(THE DATA)
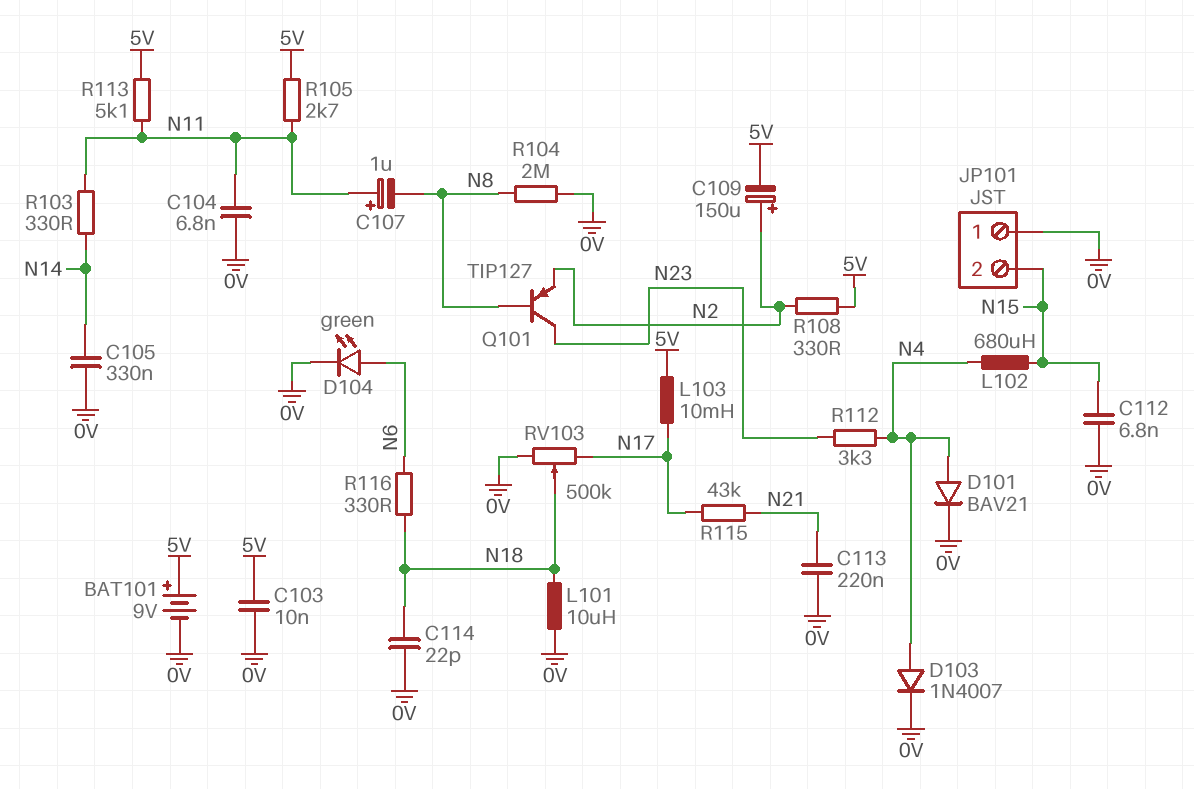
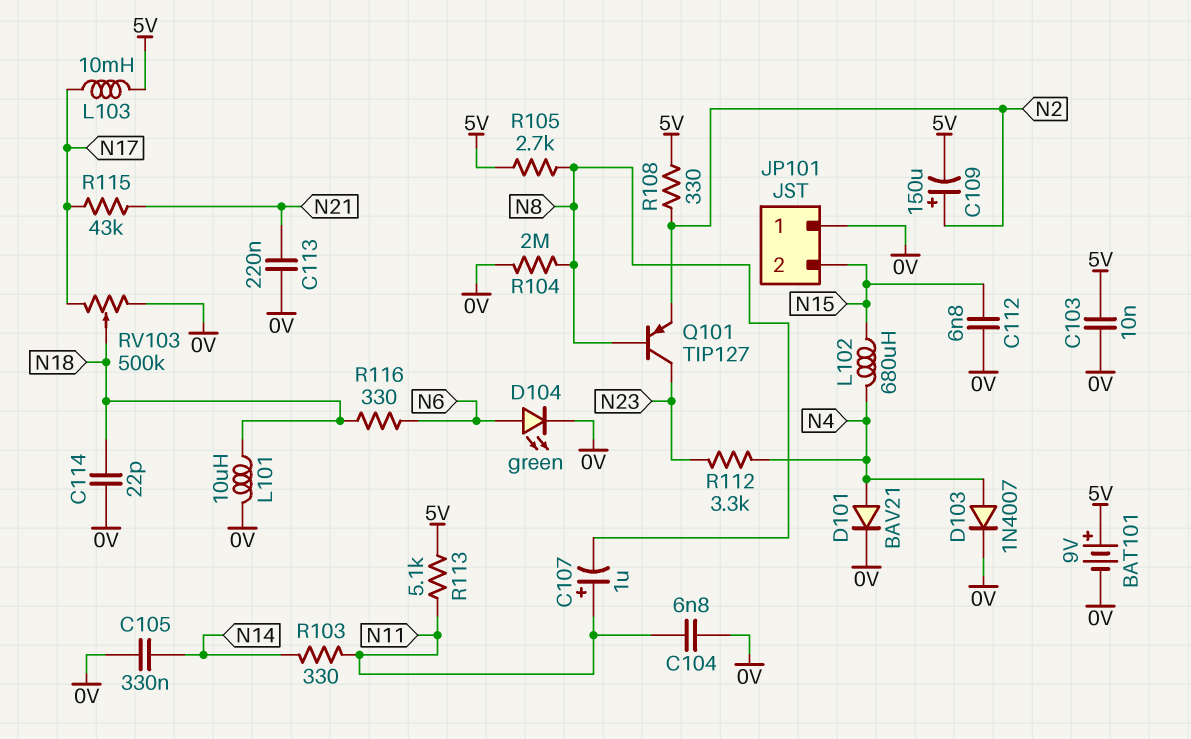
R105: 2.7k (5V, N11) -> 2.7k (5V, N8)

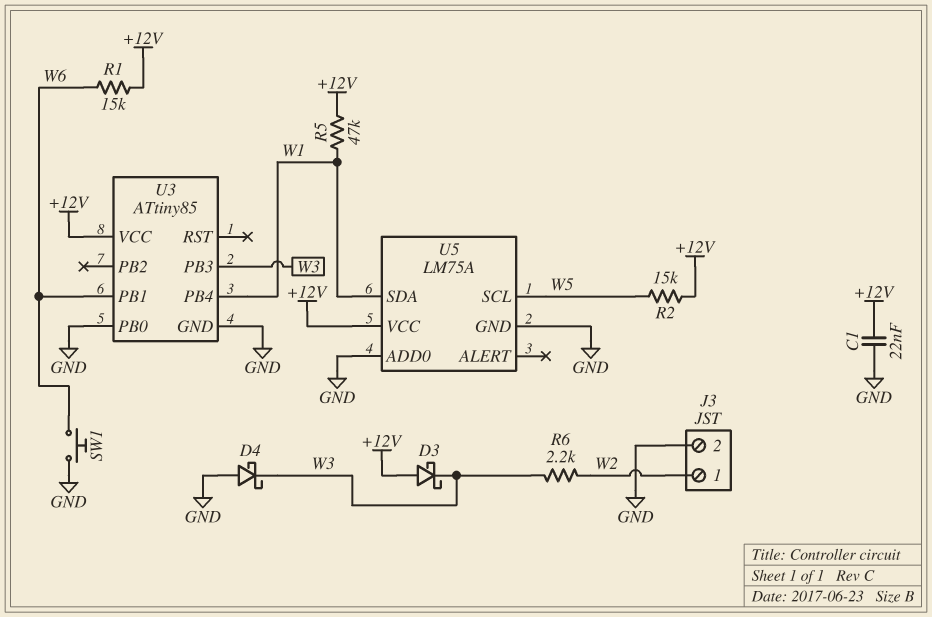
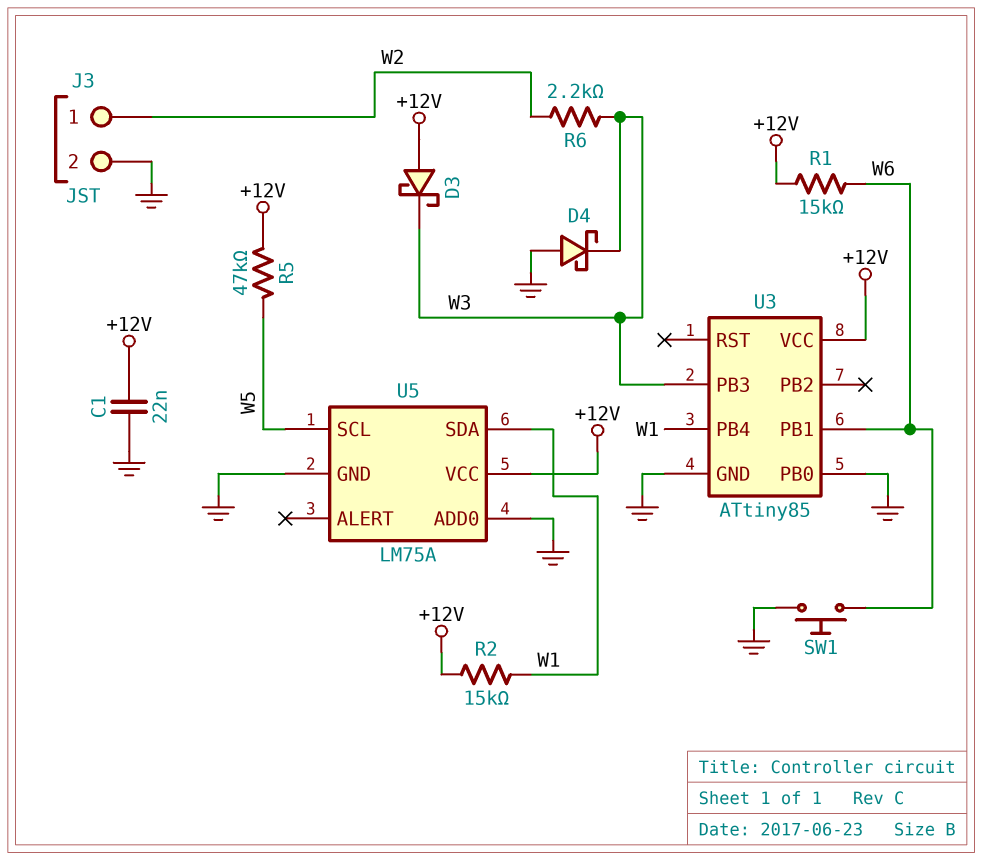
R2: 15k (+12V, W5) -> 15k (+12V, W1)
R5: 47k (+12V, W1) -> 47k (+12V, W5)

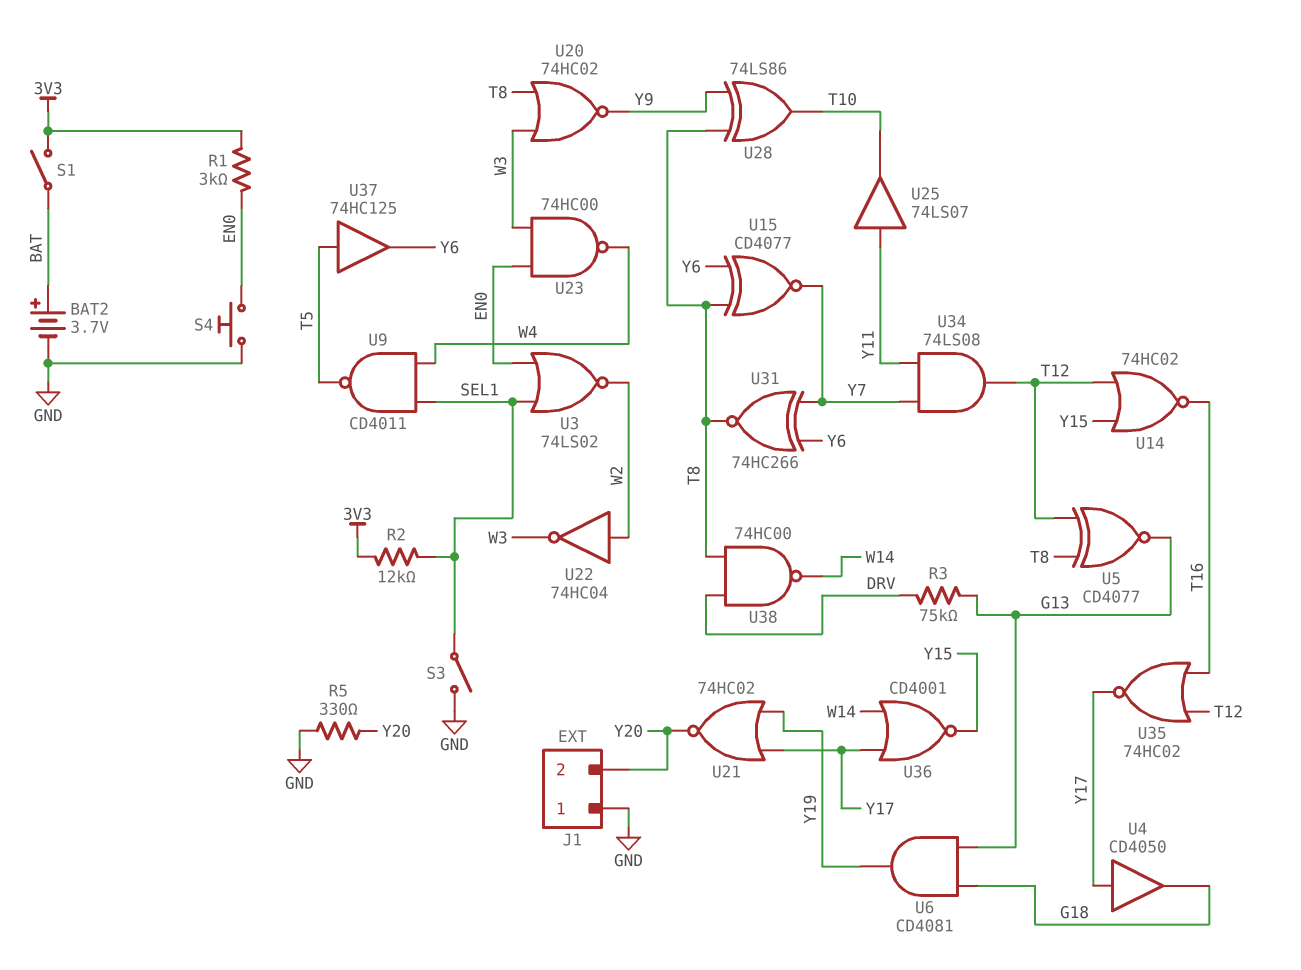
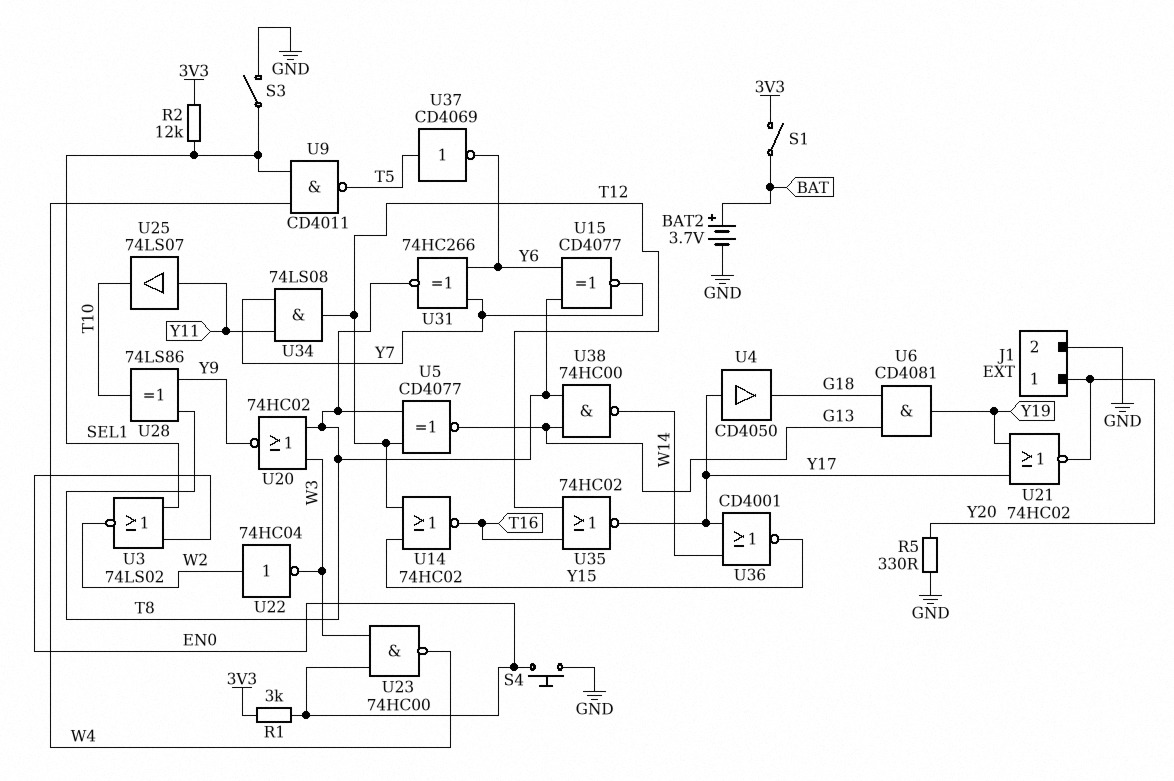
J1 pin 1: GND -> Y20
J1 pin 2: Y20 -> GND
R3: 75k (DRV, G13) -> none
U37: buffer 74HC125 (in T5, out Y6) -> NOT CD4069 (in T5, out Y6)
U38: NAND 74HC00 (in DRV, in T8, out W14) -> NAND 74HC00 (in G13, in T8, out W14)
(End THE DATA)
TASK DIRECTIONS
Leave the pictures out, then print every entry exactly as it reads.

THE COMPLETED TASK
R105: 2.7k (5V, N11) -> 2.7k (5V, N8)

R2: 15k (+12V, W5) -> 15k (+12V, W1)
R5: 47k (+12V, W1) -> 47k (+12V, W5)

J1 pin 1: GND -> Y20
J1 pin 2: Y20 -> GND
R3: 75k (DRV, G13) -> none
U37: buffer 74HC125 (in T5, out Y6) -> NOT CD4069 (in T5, out Y6)
U38: NAND 74HC00 (in DRV, in T8, out W14) -> NAND 74HC00 (in G13, in T8, out W14)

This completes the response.